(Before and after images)
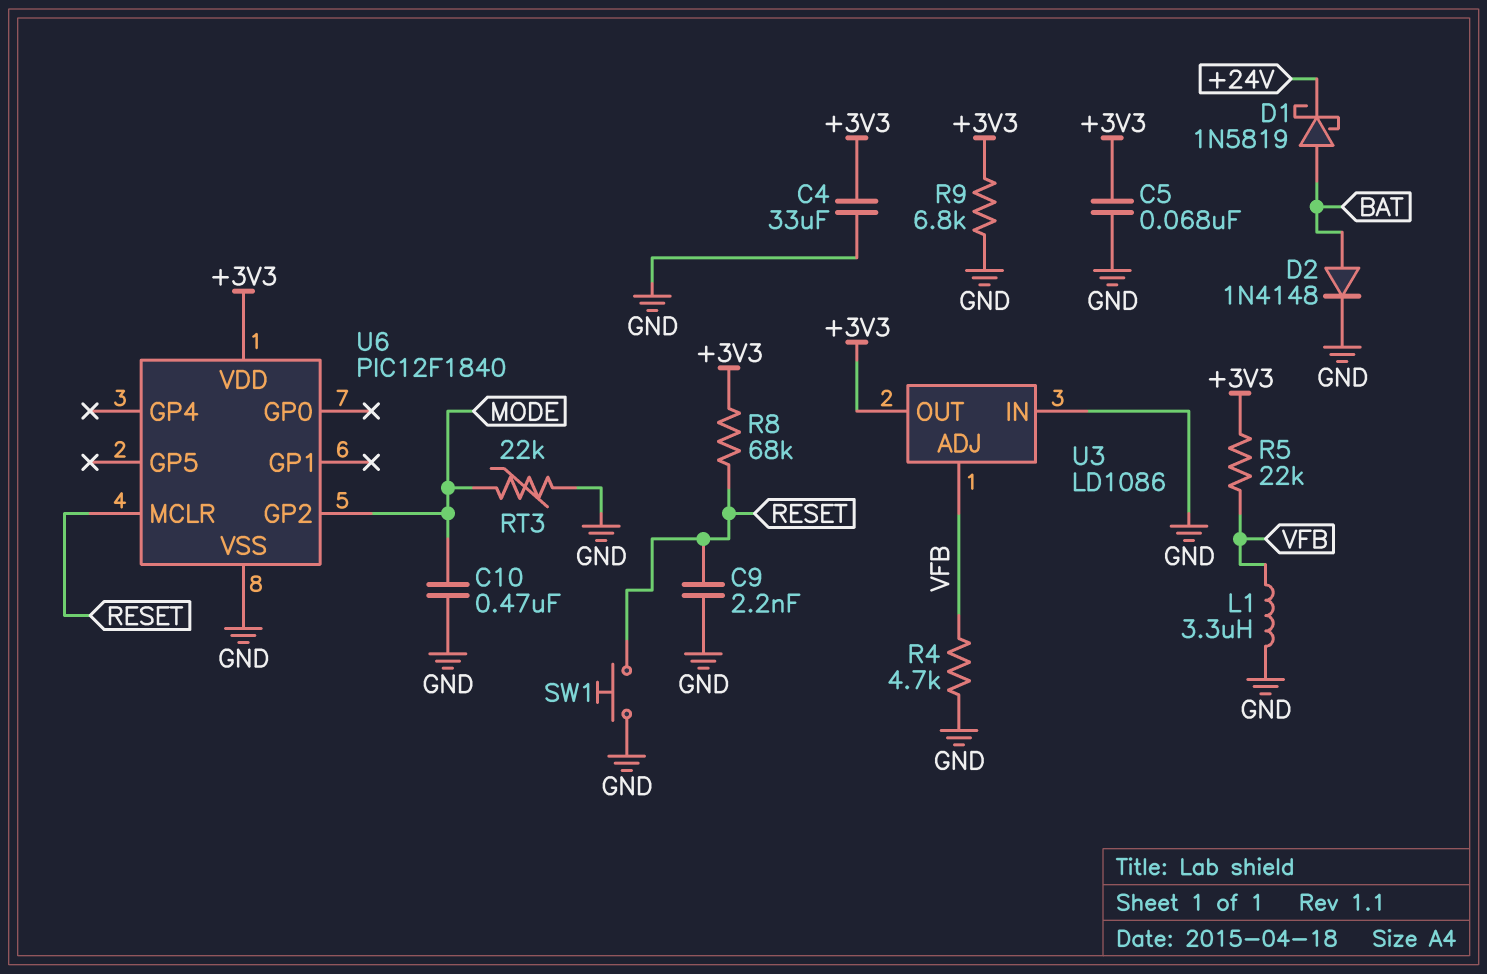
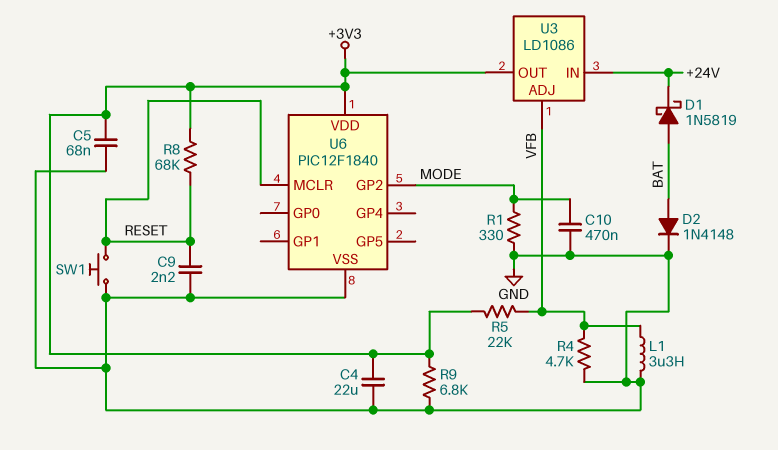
C4: 33uF (+3V3, GND) -> 22uF (+3V3, GND)
R1: none -> 330 (GND, MODE)
RT3: 22k (GND, MODE) -> none
U3 pin IN: GND -> +24V

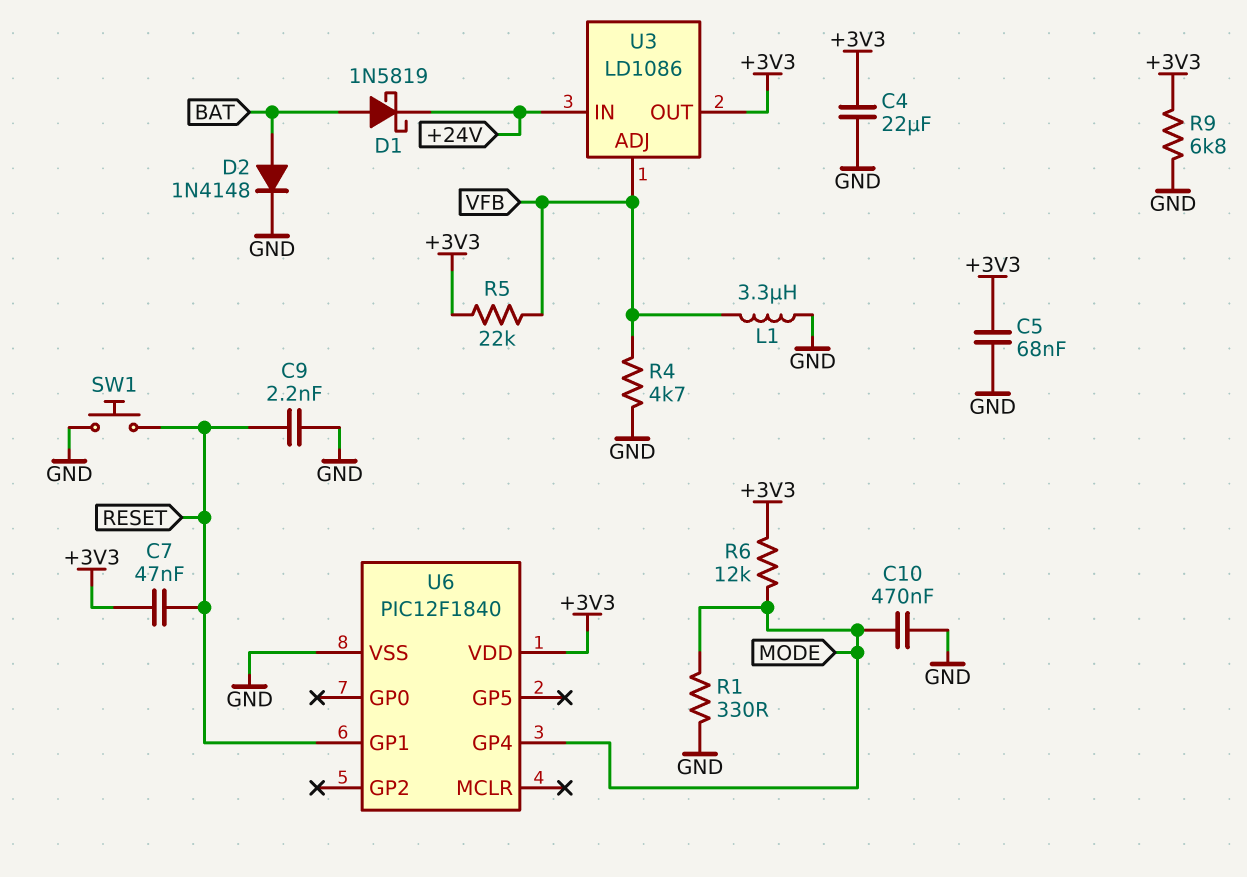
C7: none -> 47nF (+3V3, RESET)
R6: none -> 12k (+3V3, MODE)
R8: 68k (+3V3, RESET) -> none
U6 pin GP1: none -> RESET
U6 pin GP2: MODE -> none
U6 pin GP4: none -> MODE
U6 pin MCLR: RESET -> none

ASSIGNED TASK ->
I need exact copies of the lines from the one holding "U6 pin GP2: MODE -> none" through the end of the records above, and nothing beyond them.

WRITTEN RESPONSE ->
U6 pin GP2: MODE -> none
U6 pin GP4: none -> MODE
U6 pin MCLR: RESET -> none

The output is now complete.